*Problem details:* Below is a listing; print exactly its lines from the one containing "BT: HC-06 -> HC-05" down to the one containing "SOIL3 pin AO: D6 -> D7", both inclusive, with every picture left out.

*Data extracts:*
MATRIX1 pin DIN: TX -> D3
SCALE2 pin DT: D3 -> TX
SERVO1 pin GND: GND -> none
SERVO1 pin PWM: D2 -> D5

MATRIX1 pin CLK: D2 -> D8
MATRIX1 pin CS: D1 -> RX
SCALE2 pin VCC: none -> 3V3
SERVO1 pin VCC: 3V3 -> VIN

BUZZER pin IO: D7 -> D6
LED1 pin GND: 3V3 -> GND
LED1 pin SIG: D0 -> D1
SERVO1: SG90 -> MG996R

...

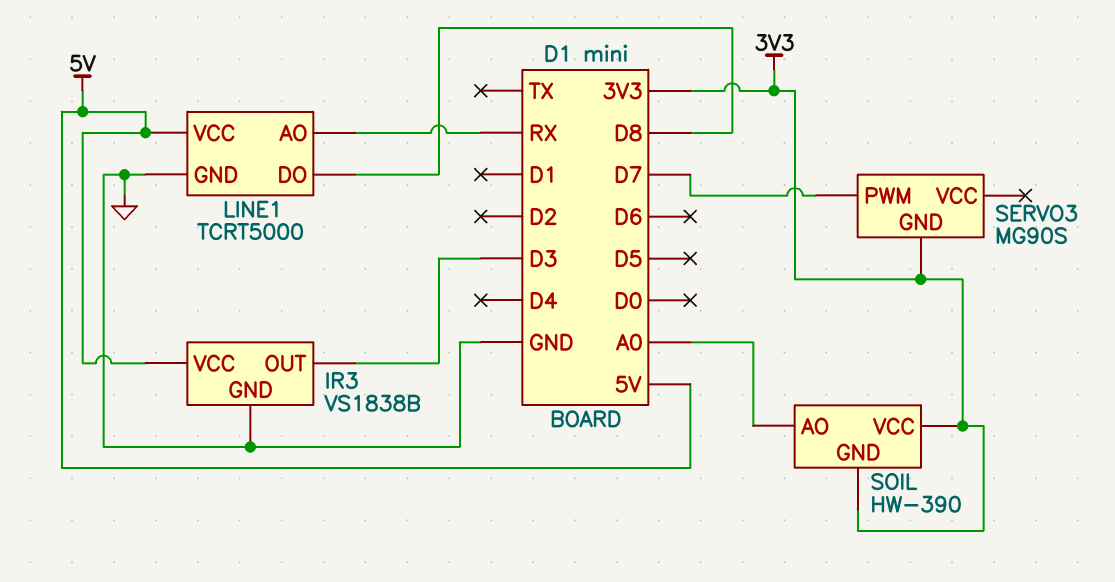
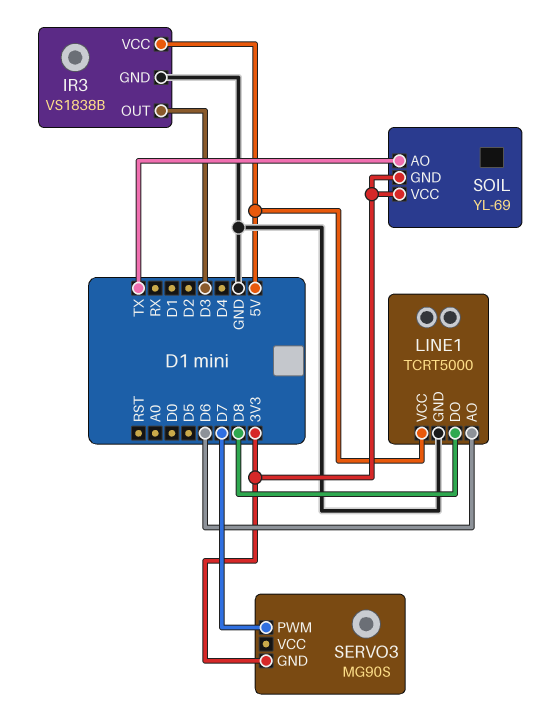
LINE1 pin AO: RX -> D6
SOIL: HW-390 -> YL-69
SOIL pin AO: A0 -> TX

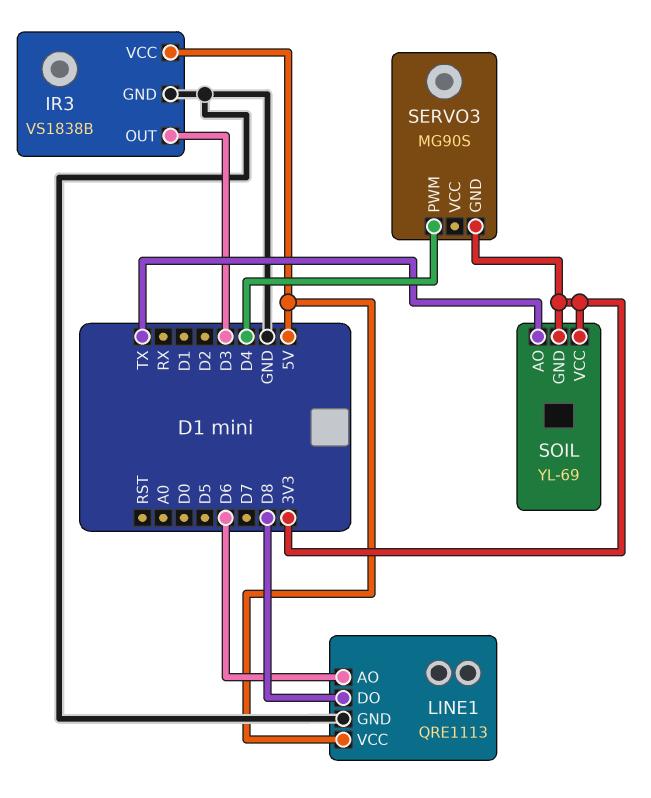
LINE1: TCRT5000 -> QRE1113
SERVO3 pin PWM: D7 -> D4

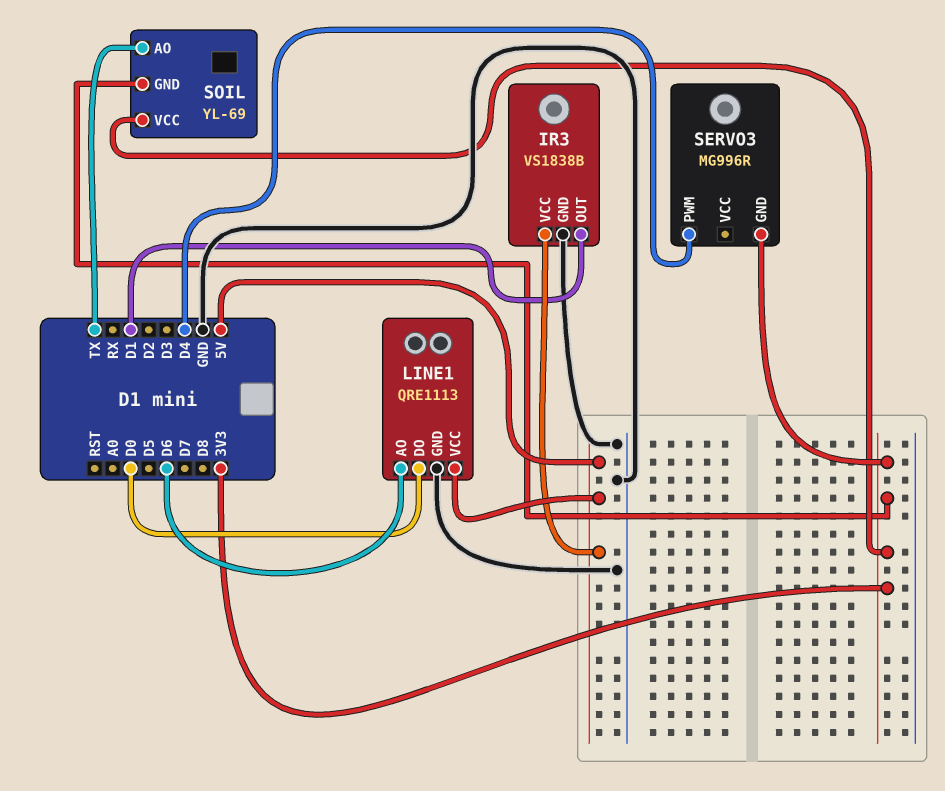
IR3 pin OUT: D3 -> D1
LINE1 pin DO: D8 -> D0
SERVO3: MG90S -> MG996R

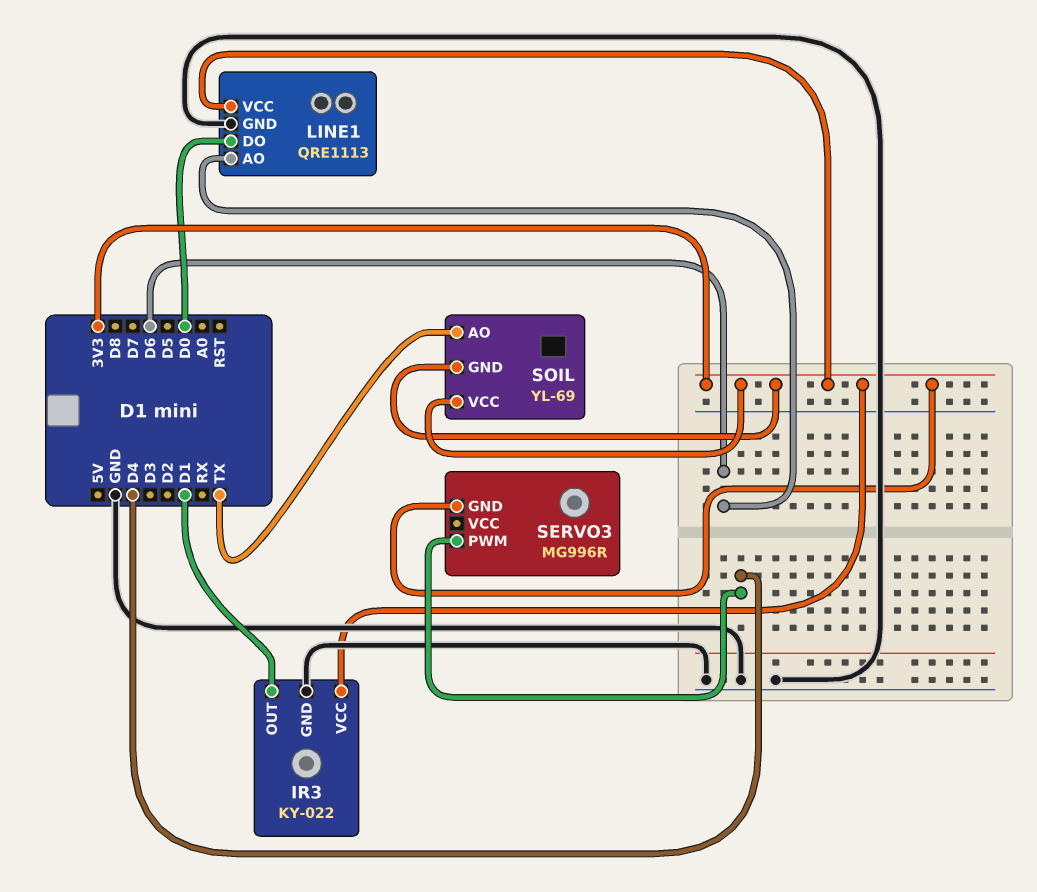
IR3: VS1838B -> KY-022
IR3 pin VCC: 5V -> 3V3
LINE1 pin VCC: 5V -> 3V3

---

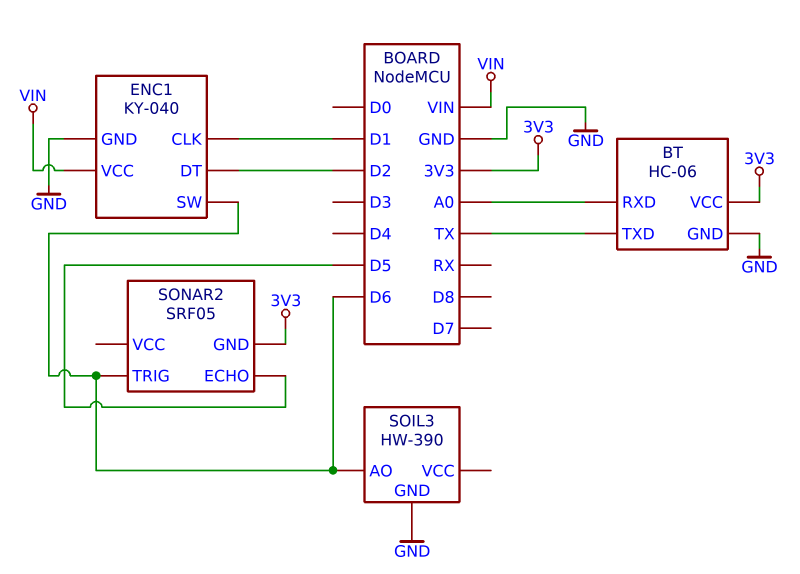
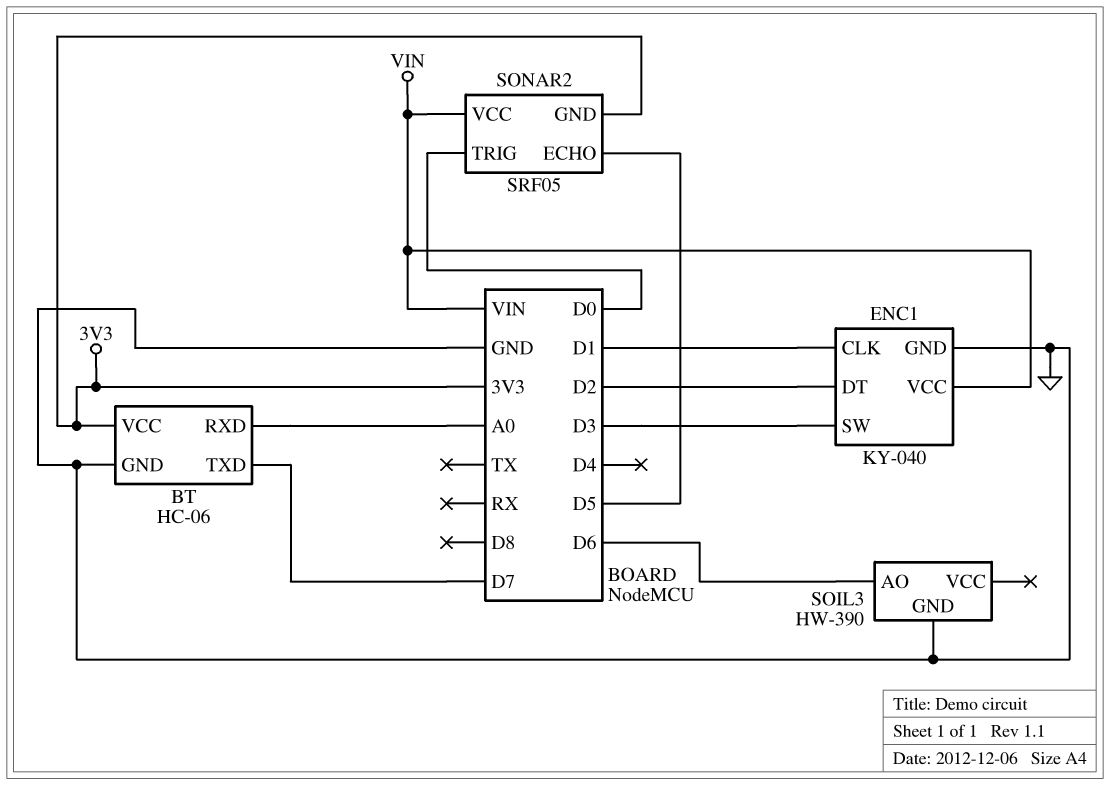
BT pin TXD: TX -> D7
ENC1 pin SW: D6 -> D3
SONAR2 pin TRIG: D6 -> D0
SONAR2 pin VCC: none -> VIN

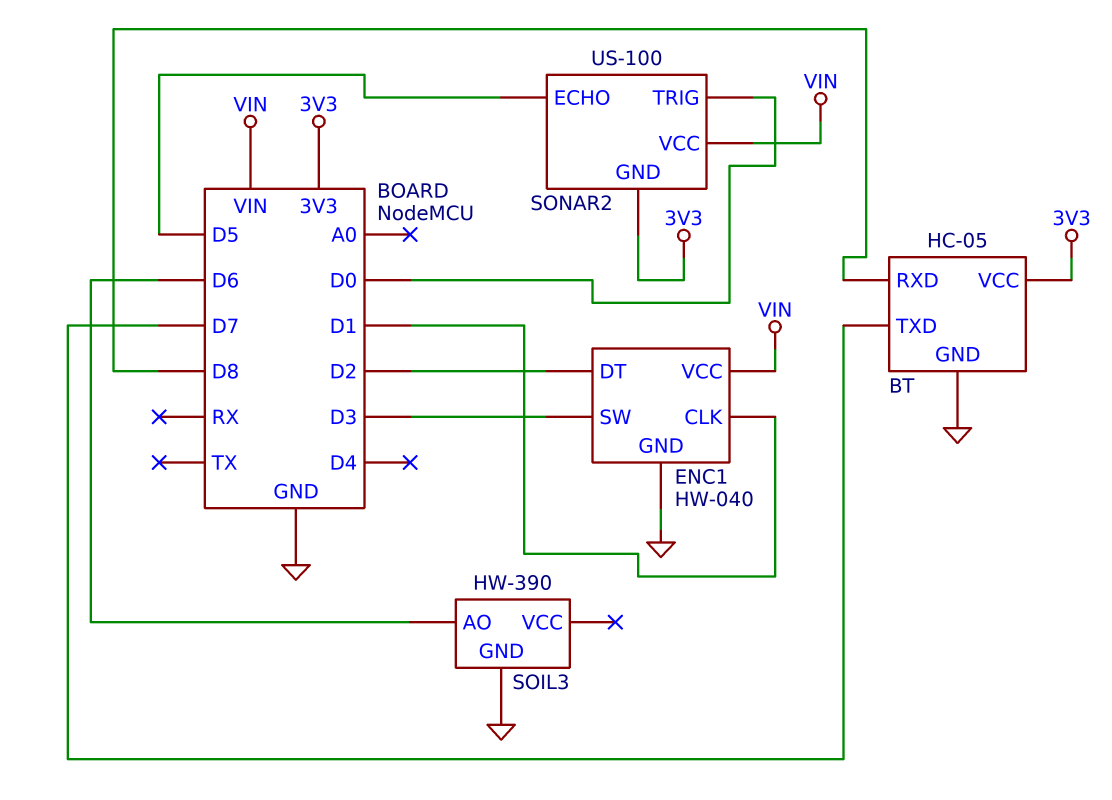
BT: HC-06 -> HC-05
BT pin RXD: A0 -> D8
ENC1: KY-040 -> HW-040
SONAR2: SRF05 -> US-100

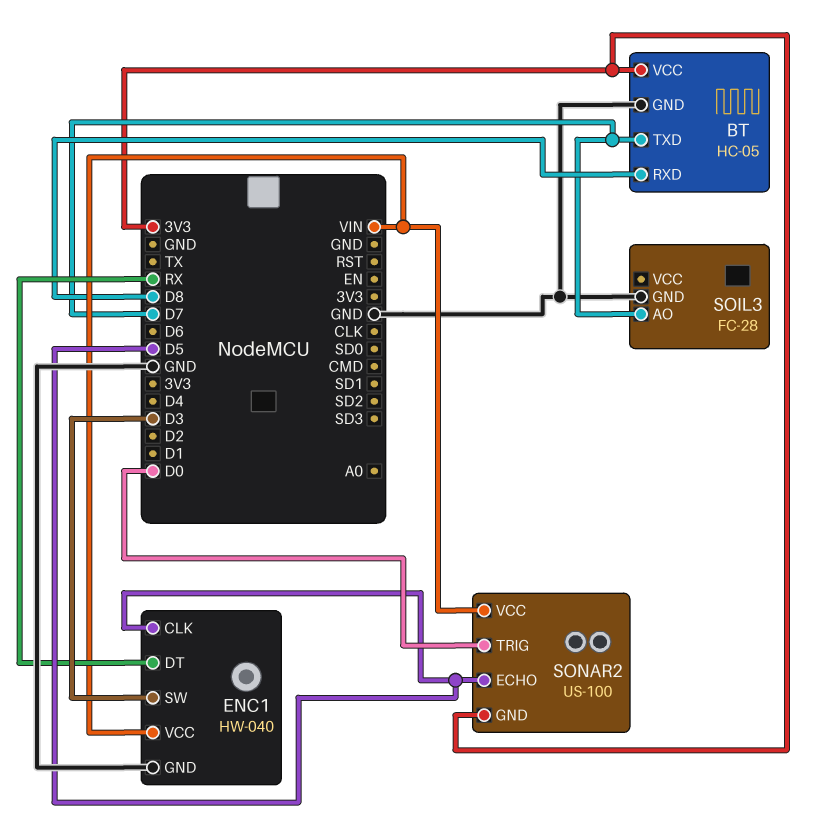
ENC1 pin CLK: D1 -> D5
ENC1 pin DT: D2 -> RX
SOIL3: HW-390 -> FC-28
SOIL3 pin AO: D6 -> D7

*Exercise response:*
BT: HC-06 -> HC-05
BT pin RXD: A0 -> D8
ENC1: KY-040 -> HW-040
SONAR2: SRF05 -> US-100

ENC1 pin CLK: D1 -> D5
ENC1 pin DT: D2 -> RX
SOIL3: HW-390 -> FC-28
SOIL3 pin AO: D6 -> D7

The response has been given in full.